━━━ EXTRACTED DATA

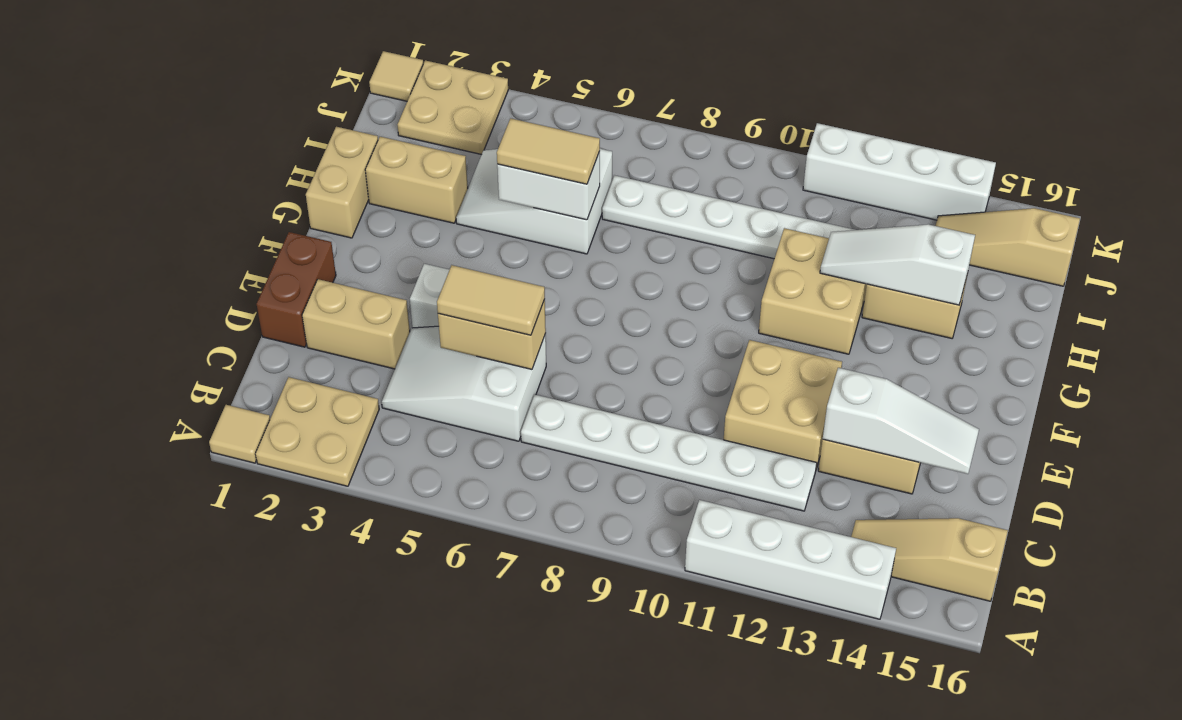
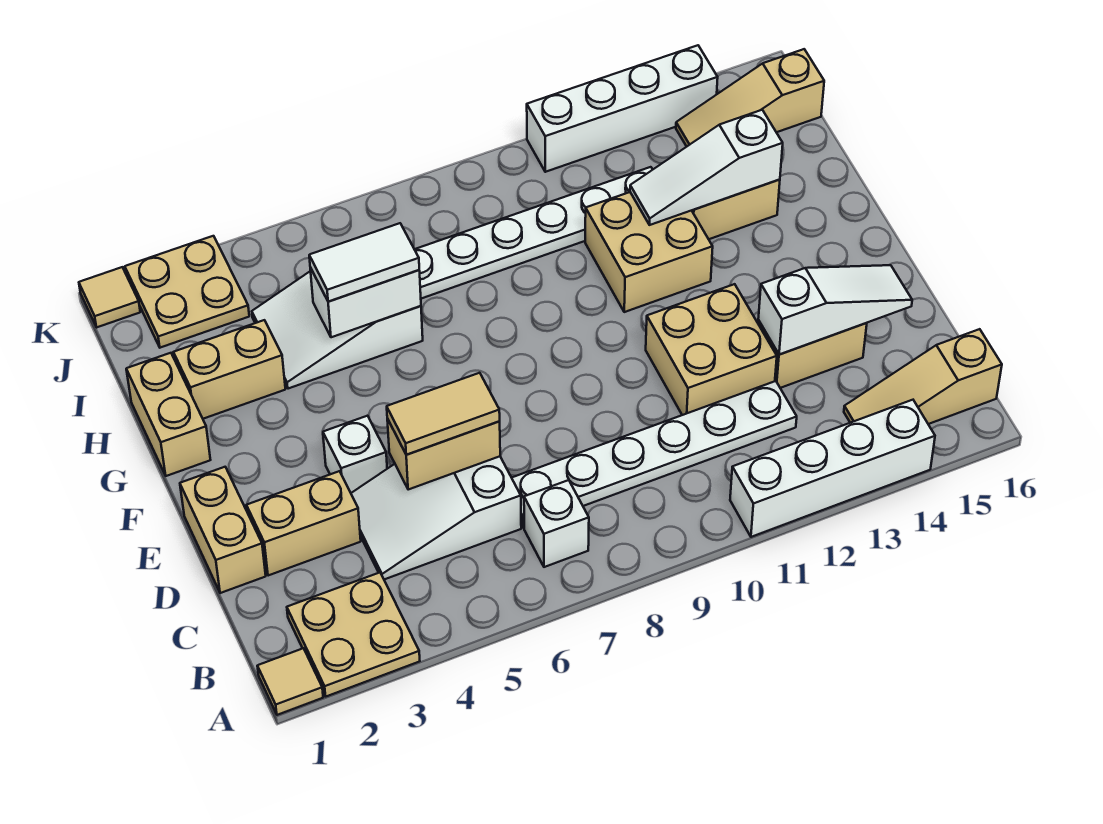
none -> white brick B7 level 1
brown brick D1:E1 level 1 -> tan brick D1:E1 level 1
tan tile H5:H6 level 3 -> white tile H5:H6 level 3

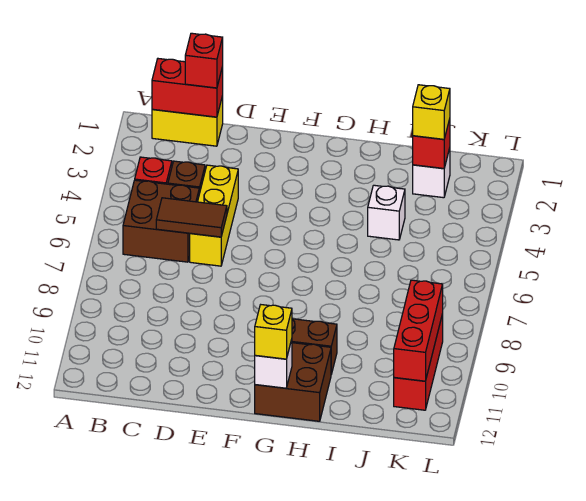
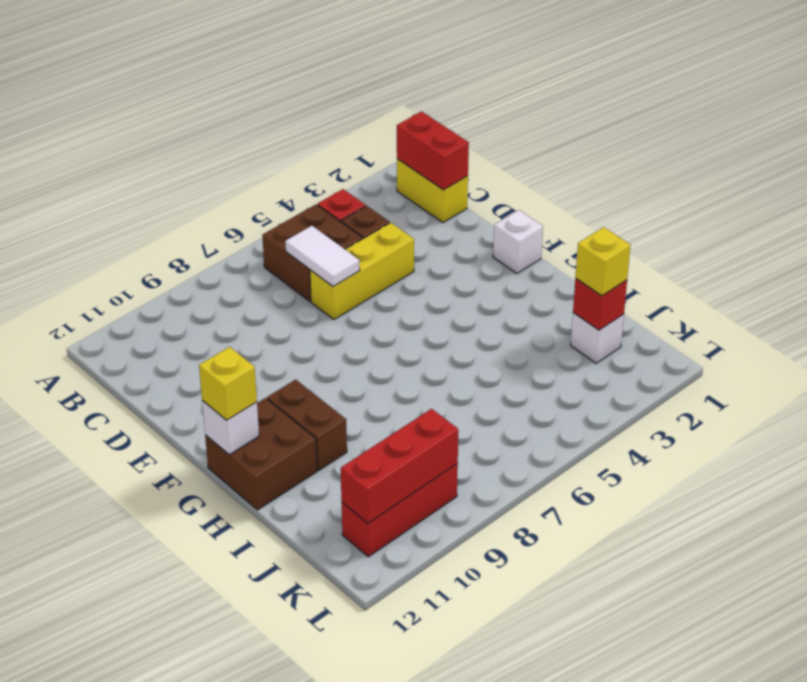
red brick C1 level 3 -> none
brown tile C6:D6 level 2 -> white tile C6:D6 level 2
white brick I4 level 1 -> white brick F1 level 1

━━━━━━

PROBLEM DETAILS: Pick every line containing the word "tile" out of the material, and copy those lines.

WRITTEN SOLUTION:
tan tile H5:H6 level 3 -> white tile H5:H6 level 3
brown tile C6:D6 level 2 -> white tile C6:D6 level 2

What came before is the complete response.